All that should be output is the block of lines below from the line with "R17: 200 (COM, W3) -> none" to the line with "C3: 2200uF (plus", both included, exactly as written.

_ _ _ _ _

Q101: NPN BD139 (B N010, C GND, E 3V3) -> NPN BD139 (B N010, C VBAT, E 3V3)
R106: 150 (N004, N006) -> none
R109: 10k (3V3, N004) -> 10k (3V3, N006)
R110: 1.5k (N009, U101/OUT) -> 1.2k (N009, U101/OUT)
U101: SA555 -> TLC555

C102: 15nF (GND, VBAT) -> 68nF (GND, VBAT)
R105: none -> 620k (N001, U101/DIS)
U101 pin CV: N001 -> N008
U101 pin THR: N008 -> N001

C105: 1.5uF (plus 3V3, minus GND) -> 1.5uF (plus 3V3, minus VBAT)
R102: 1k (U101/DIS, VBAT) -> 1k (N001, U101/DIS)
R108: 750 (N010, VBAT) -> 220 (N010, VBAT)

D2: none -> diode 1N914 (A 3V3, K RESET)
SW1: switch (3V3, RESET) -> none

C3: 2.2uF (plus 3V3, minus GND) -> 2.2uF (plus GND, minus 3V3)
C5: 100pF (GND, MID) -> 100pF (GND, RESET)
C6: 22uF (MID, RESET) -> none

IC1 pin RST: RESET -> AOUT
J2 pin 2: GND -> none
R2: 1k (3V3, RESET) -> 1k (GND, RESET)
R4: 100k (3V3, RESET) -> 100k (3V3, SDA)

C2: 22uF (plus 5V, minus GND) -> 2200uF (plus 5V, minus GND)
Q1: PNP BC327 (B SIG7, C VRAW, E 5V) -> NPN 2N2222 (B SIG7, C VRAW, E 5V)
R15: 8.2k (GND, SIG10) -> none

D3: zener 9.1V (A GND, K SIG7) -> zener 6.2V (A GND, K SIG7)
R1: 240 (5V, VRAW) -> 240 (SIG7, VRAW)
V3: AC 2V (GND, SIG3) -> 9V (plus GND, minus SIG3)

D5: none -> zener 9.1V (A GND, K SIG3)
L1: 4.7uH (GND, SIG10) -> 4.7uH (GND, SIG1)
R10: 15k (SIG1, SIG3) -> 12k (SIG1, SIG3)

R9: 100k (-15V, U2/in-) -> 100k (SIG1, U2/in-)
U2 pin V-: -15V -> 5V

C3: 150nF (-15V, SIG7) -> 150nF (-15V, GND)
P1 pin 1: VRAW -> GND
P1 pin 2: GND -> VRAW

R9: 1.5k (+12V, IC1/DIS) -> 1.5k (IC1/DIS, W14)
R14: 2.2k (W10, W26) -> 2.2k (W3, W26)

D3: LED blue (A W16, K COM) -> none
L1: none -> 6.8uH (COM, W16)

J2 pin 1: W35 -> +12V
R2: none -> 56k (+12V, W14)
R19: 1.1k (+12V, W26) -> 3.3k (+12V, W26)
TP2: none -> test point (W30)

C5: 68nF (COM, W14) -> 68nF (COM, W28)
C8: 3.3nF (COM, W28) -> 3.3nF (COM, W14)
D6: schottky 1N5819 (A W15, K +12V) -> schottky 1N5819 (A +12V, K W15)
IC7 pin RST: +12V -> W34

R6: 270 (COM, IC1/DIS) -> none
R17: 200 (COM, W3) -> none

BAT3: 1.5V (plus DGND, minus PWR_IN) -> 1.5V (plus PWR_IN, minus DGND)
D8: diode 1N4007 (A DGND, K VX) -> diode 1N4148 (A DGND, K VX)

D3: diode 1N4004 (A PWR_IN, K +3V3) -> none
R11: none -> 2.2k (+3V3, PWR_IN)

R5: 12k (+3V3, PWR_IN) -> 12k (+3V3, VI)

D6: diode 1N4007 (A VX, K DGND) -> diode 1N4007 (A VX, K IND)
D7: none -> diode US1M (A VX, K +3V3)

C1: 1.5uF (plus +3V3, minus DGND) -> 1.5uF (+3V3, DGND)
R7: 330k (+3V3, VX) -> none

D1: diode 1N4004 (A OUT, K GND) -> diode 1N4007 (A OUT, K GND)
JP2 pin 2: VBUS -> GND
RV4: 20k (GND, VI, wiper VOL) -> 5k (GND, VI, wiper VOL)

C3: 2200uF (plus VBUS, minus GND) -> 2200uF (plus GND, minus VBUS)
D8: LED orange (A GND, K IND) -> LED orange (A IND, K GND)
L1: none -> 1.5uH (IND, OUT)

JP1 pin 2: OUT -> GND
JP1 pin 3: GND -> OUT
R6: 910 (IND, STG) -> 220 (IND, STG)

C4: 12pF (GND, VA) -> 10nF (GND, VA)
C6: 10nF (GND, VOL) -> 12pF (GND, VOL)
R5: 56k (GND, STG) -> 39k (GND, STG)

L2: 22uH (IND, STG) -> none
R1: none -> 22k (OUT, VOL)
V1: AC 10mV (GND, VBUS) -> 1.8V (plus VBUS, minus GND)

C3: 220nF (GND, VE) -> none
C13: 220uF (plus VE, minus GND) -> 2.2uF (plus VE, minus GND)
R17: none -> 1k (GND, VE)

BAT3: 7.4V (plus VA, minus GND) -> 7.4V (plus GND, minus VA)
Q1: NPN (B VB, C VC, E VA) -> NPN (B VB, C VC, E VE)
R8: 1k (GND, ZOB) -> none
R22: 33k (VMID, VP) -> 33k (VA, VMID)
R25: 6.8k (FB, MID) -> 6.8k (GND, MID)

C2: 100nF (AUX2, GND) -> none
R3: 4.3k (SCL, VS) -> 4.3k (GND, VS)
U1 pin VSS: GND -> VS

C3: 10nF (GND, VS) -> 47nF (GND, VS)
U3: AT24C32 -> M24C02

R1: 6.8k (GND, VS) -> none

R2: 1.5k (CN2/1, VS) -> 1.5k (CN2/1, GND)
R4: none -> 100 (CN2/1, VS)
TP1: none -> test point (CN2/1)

_ _ _ _ _

== ANSWER AREA ==
R17: 200 (COM, W3) -> none

BAT3: 1.5V (plus DGND, minus PWR_IN) -> 1.5V (plus PWR_IN, minus DGND)
D8: diode 1N4007 (A DGND, K VX) -> diode 1N4148 (A DGND, K VX)

D3: diode 1N4004 (A PWR_IN, K +3V3) -> none
R11: none -> 2.2k (+3V3, PWR_IN)

R5: 12k (+3V3, PWR_IN) -> 12k (+3V3, VI)

D6: diode 1N4007 (A VX, K DGND) -> diode 1N4007 (A VX, K IND)
D7: none -> diode US1M (A VX, K +3V3)

C1: 1.5uF (plus +3V3, minus DGND) -> 1.5uF (+3V3, DGND)
R7: 330k (+3V3, VX) -> none

D1: diode 1N4004 (A OUT, K GND) -> diode 1N4007 (A OUT, K GND)
JP2 pin 2: VBUS -> GND
RV4: 20k (GND, VI, wiper VOL) -> 5k (GND, VI, wiper VOL)

C3: 2200uF (plus VBUS, minus GND) -> 2200uF (plus GND, minus VBUS)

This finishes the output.